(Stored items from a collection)
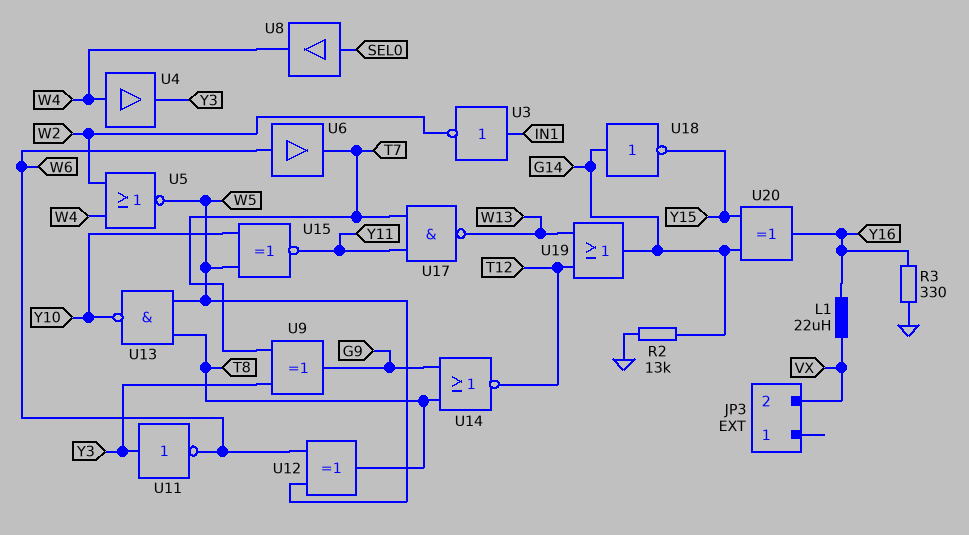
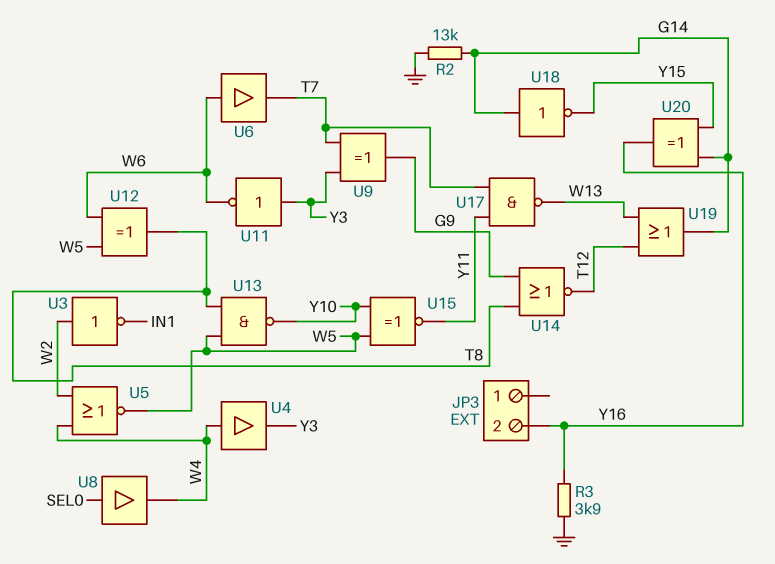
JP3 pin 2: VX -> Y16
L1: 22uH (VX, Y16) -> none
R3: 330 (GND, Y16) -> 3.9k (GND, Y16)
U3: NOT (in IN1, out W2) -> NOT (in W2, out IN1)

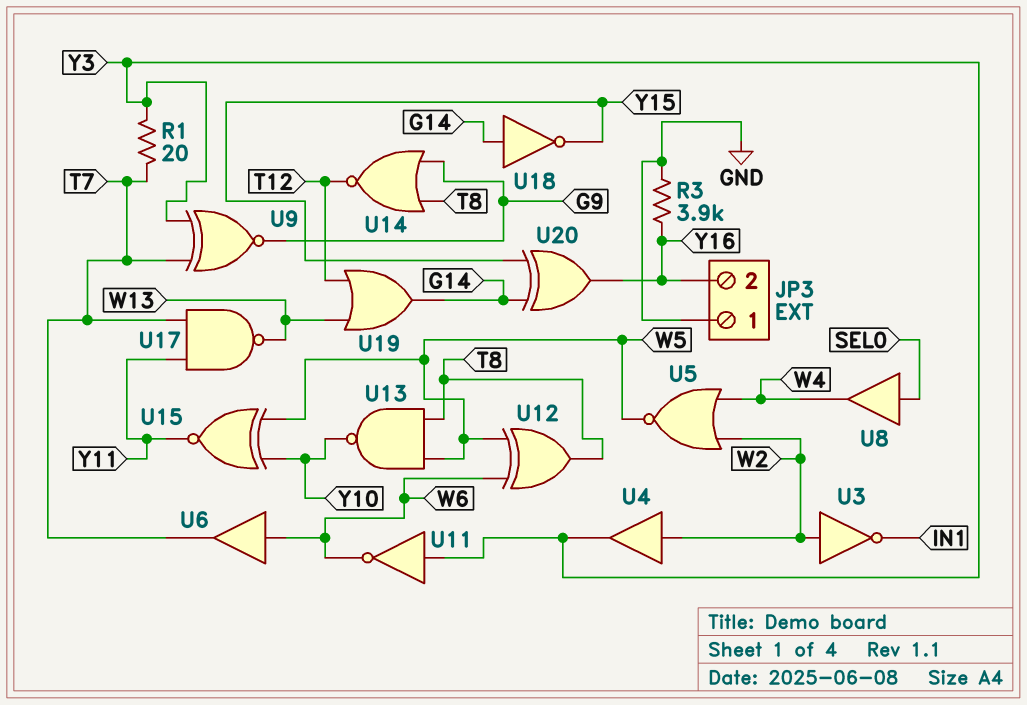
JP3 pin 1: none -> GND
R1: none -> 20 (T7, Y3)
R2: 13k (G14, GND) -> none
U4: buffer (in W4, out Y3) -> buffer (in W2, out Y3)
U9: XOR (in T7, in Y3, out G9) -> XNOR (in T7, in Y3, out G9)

## What you will do
Keep the pictures out of your copy, and repeat every entry above exactly.

## Answer below
JP3 pin 2: VX -> Y16
L1: 22uH (VX, Y16) -> none
R3: 330 (GND, Y16) -> 3.9k (GND, Y16)
U3: NOT (in IN1, out W2) -> NOT (in W2, out IN1)

JP3 pin 1: none -> GND
R1: none -> 20 (T7, Y3)
R2: 13k (G14, GND) -> none
U4: buffer (in W4, out Y3) -> buffer (in W2, out Y3)
U9: XOR (in T7, in Y3, out G9) -> XNOR (in T7, in Y3, out G9)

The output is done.